*Records for this exercise:*

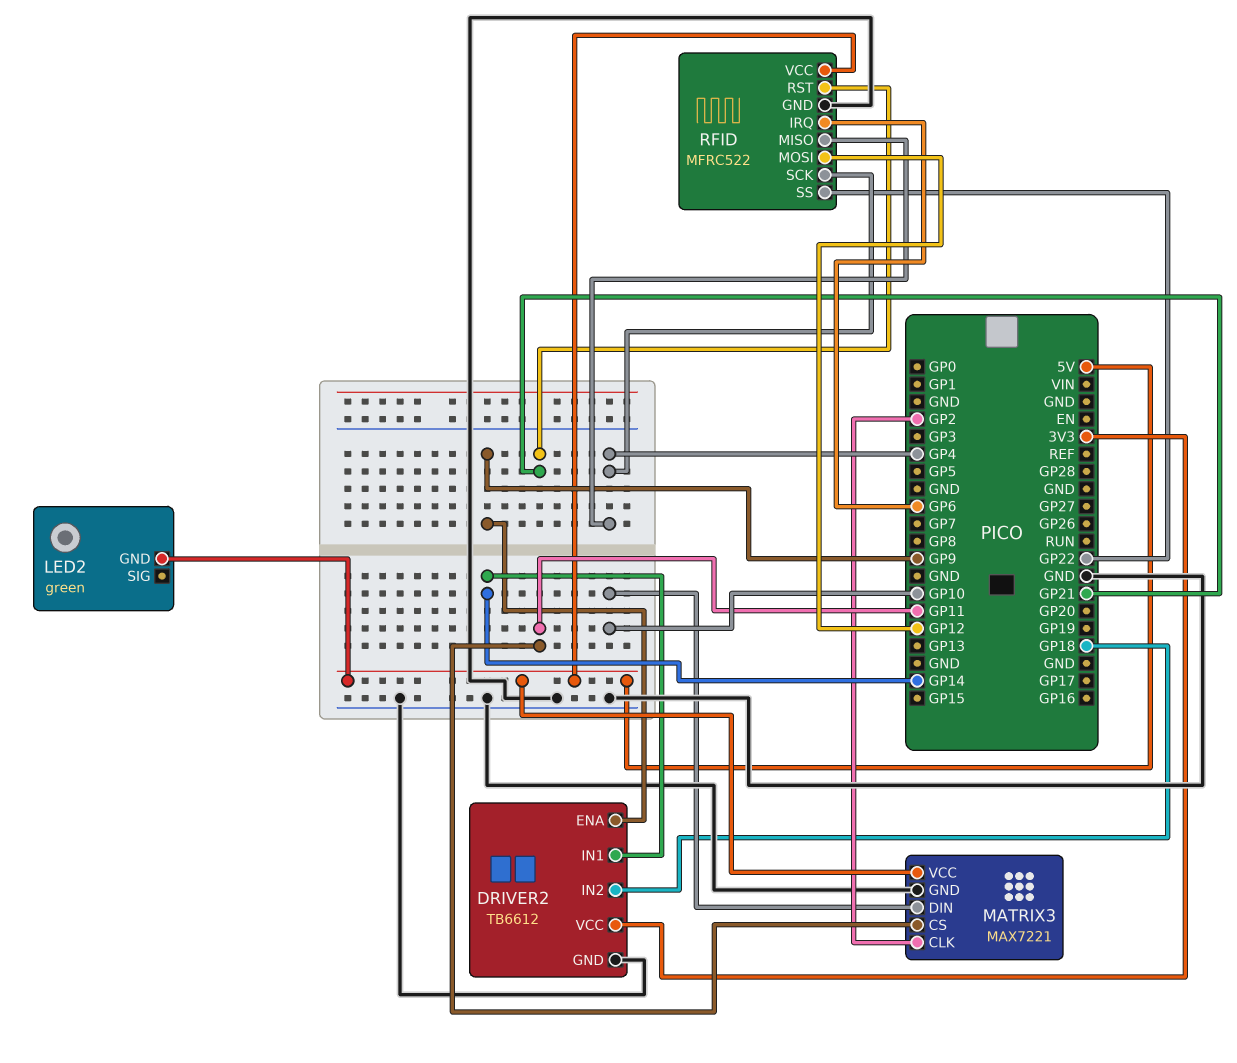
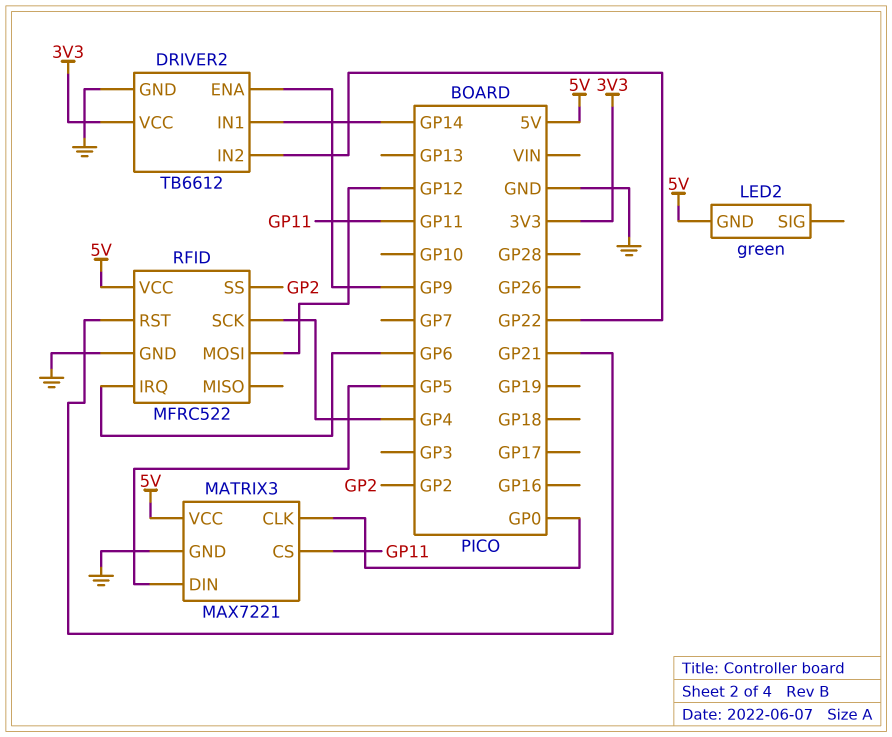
DRIVER2 pin IN2: GP18 -> GP22
MATRIX3 pin CLK: GP2 -> GP0
MATRIX3 pin DIN: GP10 -> GP5
RFID pin MISO: GP4 -> none
RFID pin SS: GP22 -> GP2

*What the task asks:* Every line from the one containing "MATRIX3 pin CLK: GP2 -> GP0" through the final line of the data above is to be restated word for word, and nothing more.

*Answer to this exercise:*
MATRIX3 pin CLK: GP2 -> GP0
MATRIX3 pin DIN: GP10 -> GP5
RFID pin MISO: GP4 -> none
RFID pin SS: GP22 -> GP2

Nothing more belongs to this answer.